» TASK OBJECTIVE
Print exactly the line that contains "(1101, 276) = (346, 333): purple" along with every line beneath it to the end of the records below, and omit pictures.

[Image change detection data]
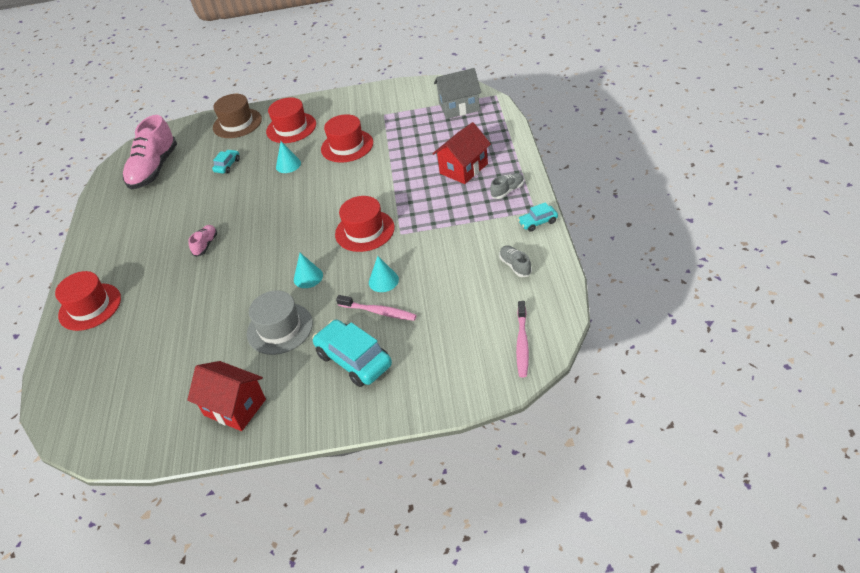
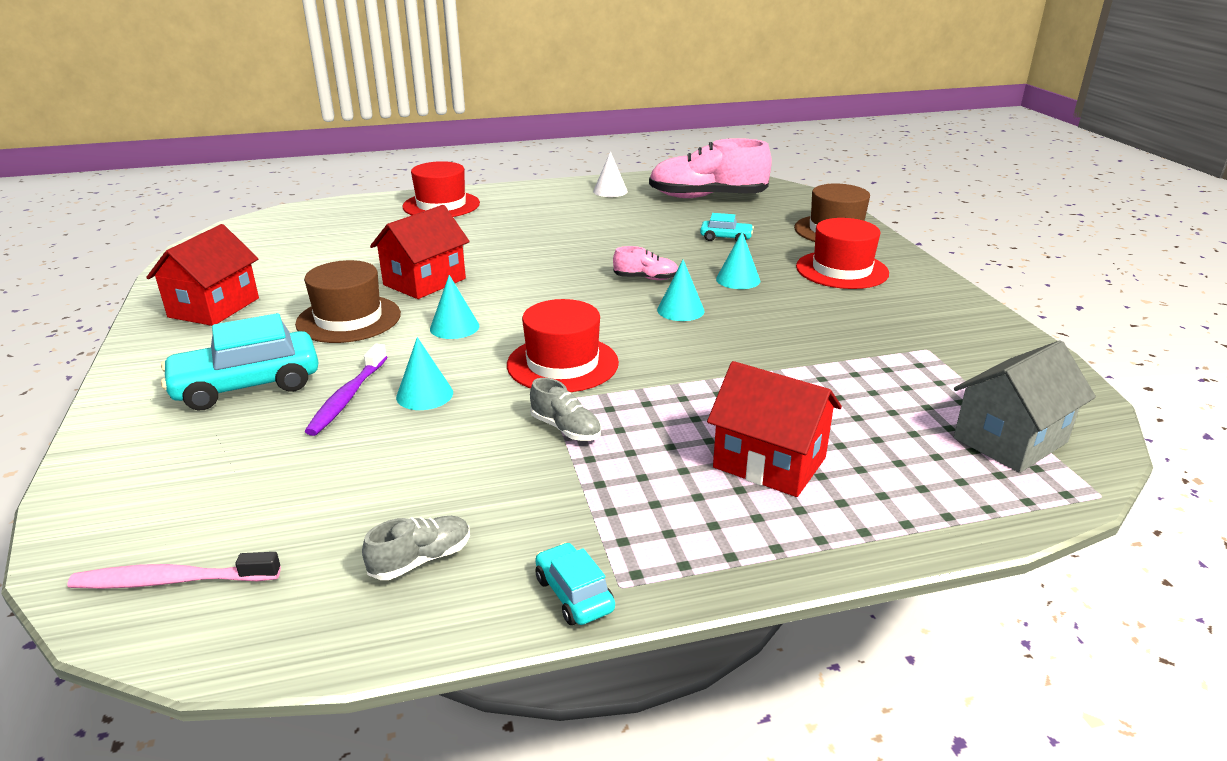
camera: 75 degrees right, 15 degrees down
(114, 215) = (610, 191): none -> white cone
(206, 245) = (543, 248): pink shoe -> pink shoe (646, 278)
(236, 298) = (424, 282): none -> red house
(280, 328) = (349, 319): grey hat -> brown hat
(318, 187) = (680, 310): none -> turquoise cone
(347, 146) = (807, 323): red hat -> none
(354, 360) = (247, 385): turquoise car -> turquoise car turned 150 degrees counterclockwise
(379, 312) = (347, 397): pink toothbrush -> purple toothbrush
(459, 107) = (1010, 440): grey house -> grey house turned 75 degrees clockwise
(507, 191) = (696, 535): grey shoe -> grey shoe (566, 429)

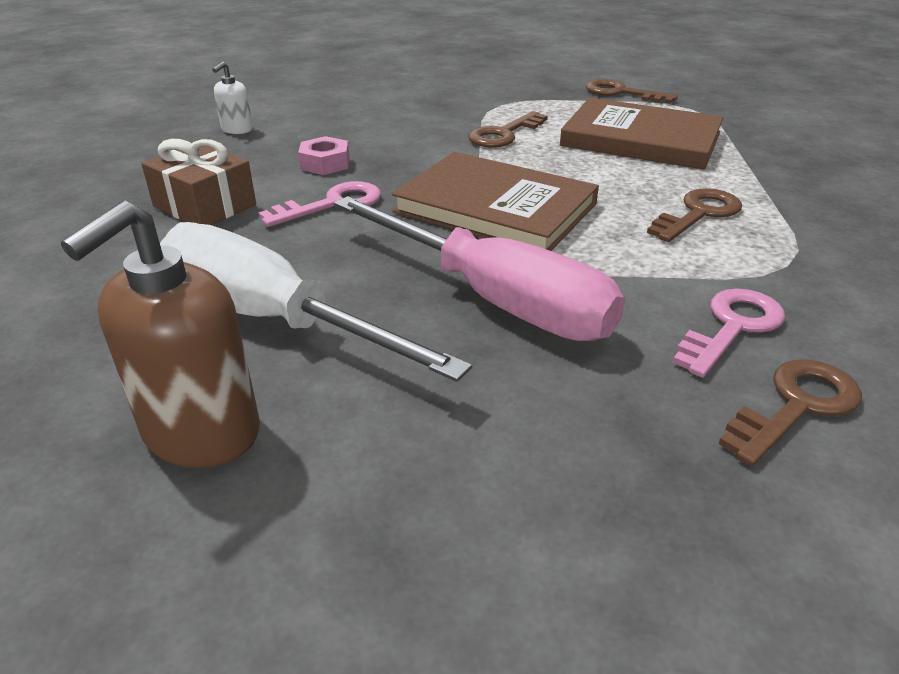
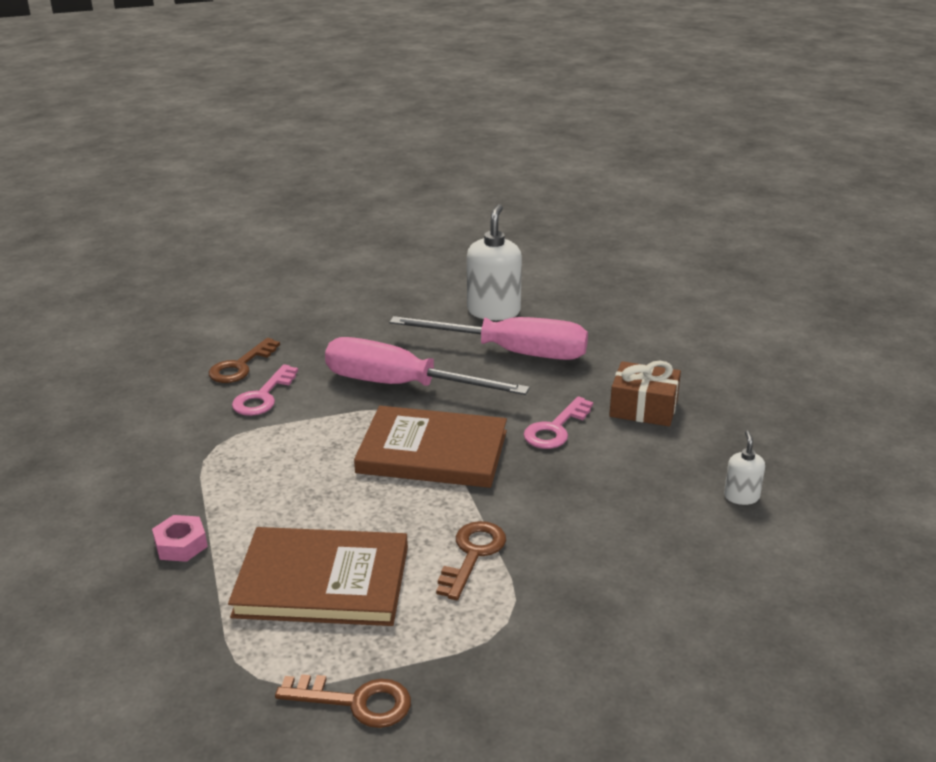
camera: 160 degrees right, 5 degrees down
(201, 432) = (493, 311): brown soap dispenser -> white soap dispenser
(272, 319) = (512, 352): white screwdriver -> pink screwdriver
(325, 163) = (606, 469): pink nut -> pink nut (181, 545)
(698, 214) = (271, 480): brown key -> none

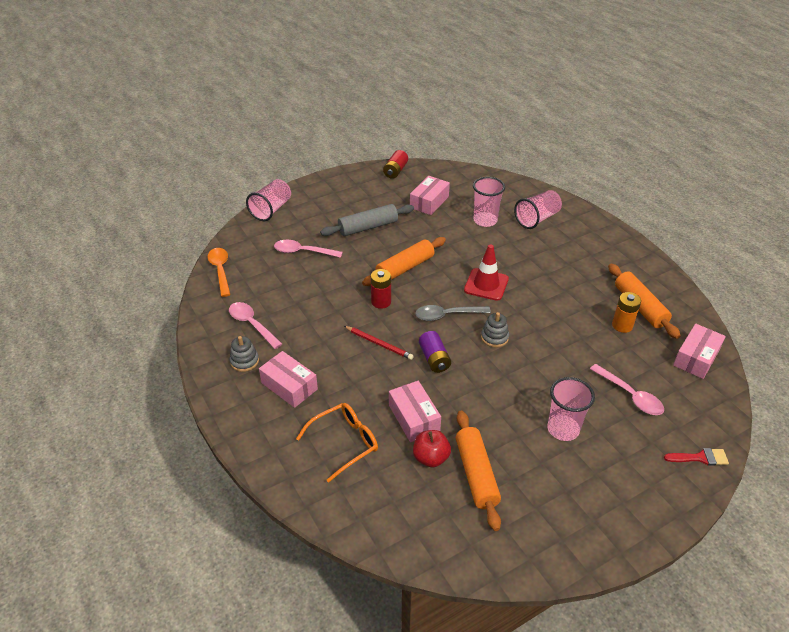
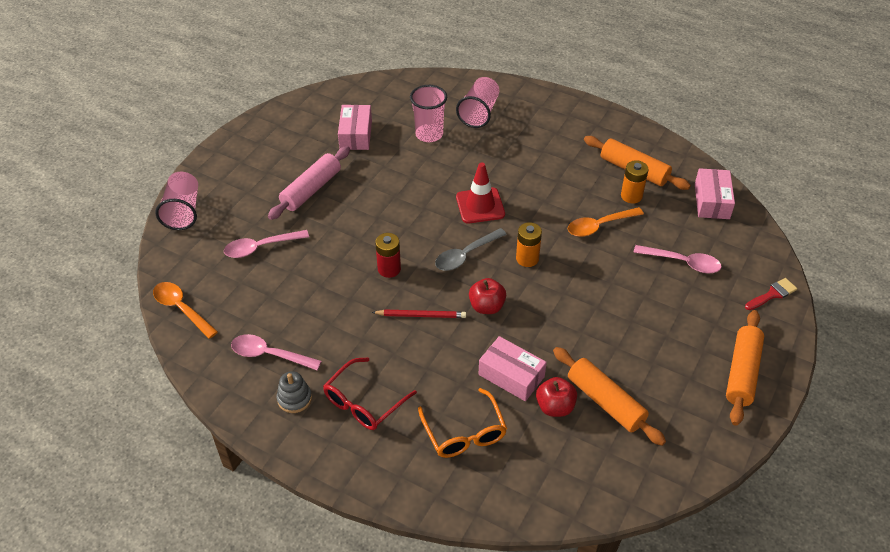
camera: 30 degrees left, 5 degrees up
(289, 386) = (364, 402): pink box -> red glasses
(344, 443) = (464, 433): orange glasses -> orange glasses turned 135 degrees clockwise
(368, 227) = (311, 190): grey rolling pin -> pink rolling pin
(395, 171) = (291, 111): red battery -> none
(405, 268) = (386, 221): orange rolling pin -> orange rolling pin (742, 373)
(434, 359) = (486, 306): purple battery -> red apple
(494, 337) = (527, 258): grey stacking toy -> orange battery
(563, 429) = (649, 322): pink cup -> none
(575, 337) = (599, 226): none -> orange spoon

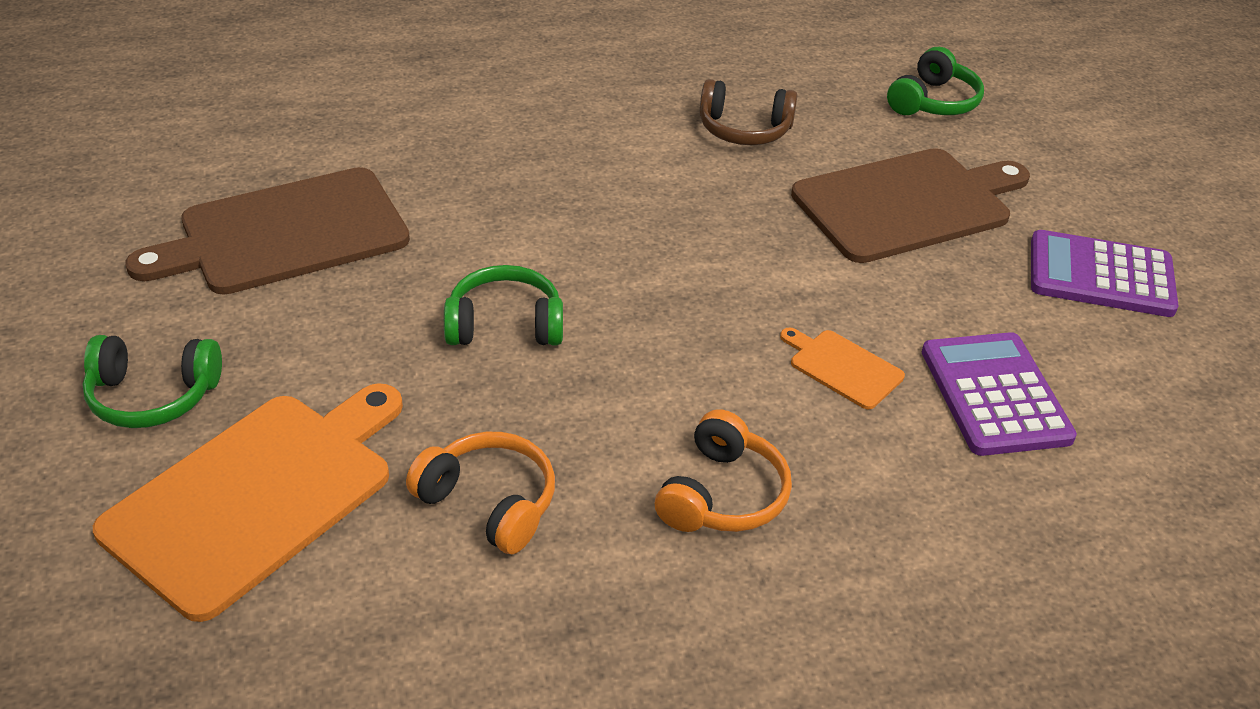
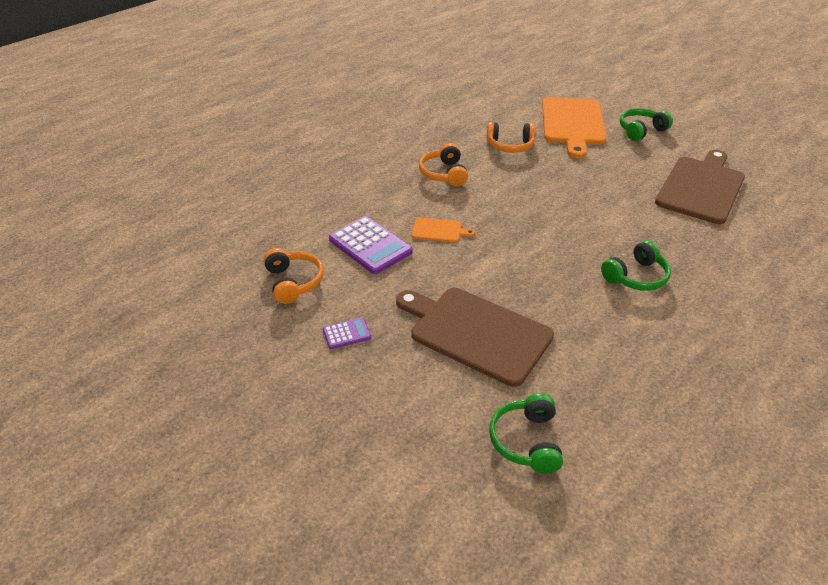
camera: 150 degrees right, 0 degrees up
(505, 325) = (576, 192): green headphones -> green headphones (636, 276)
(744, 130) = (608, 343): brown headphones -> none
(907, 204) = (476, 333): brown cutting board -> brown cutting board turned 90 degrees clockwise
(1101, 276) = (346, 333): purple calculator -> purple calculator, size x0.51
(1169, 388) = (293, 282): none -> orange headphones

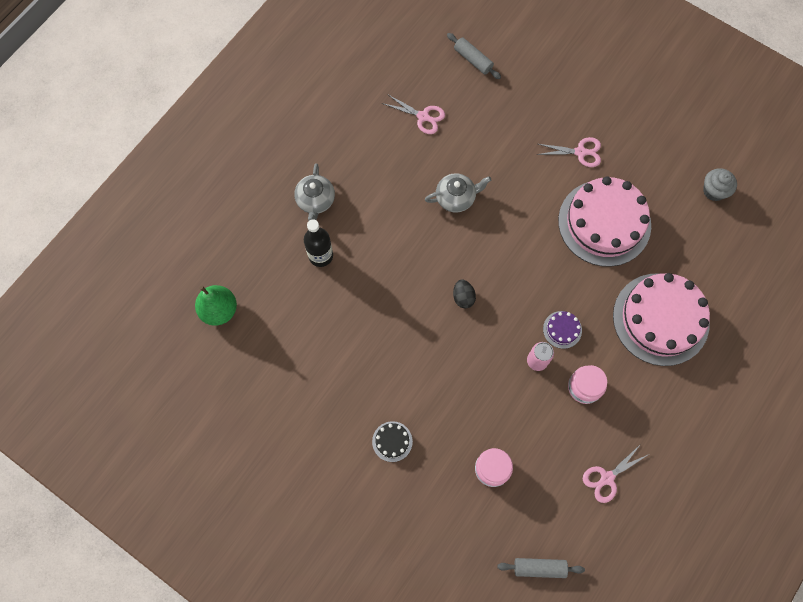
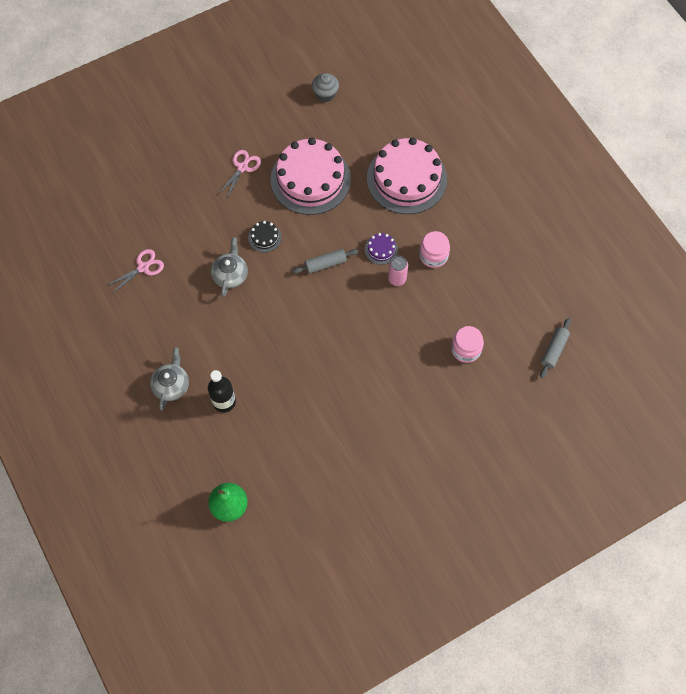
camera: 65 degrees left, 5 degrees down
(315, 201) = (171, 385): grey teapot -> grey teapot turned 105 degrees counterclockwise
(392, 441) = (410, 413): black cake -> black cake (264, 237)
(463, 297) = (318, 308): black egg -> none
(473, 60) = (114, 206): grey rolling pin -> grey rolling pin (325, 264)
(607, 478) = (508, 273): pink scissors -> none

» COMPLETED TASK
(1101, 276) = (346, 333): purple calculator -> purple calculator, size x0.51
(1169, 388) = (293, 282): none -> orange headphones

camera: 65 degrees left, 5 degrees down
(315, 201) = (171, 385): grey teapot -> grey teapot turned 105 degrees counterclockwise
(392, 441) = (410, 413): black cake -> black cake (264, 237)
(463, 297) = (318, 308): black egg -> none
(473, 60) = (114, 206): grey rolling pin -> grey rolling pin (325, 264)
(607, 478) = (508, 273): pink scissors -> none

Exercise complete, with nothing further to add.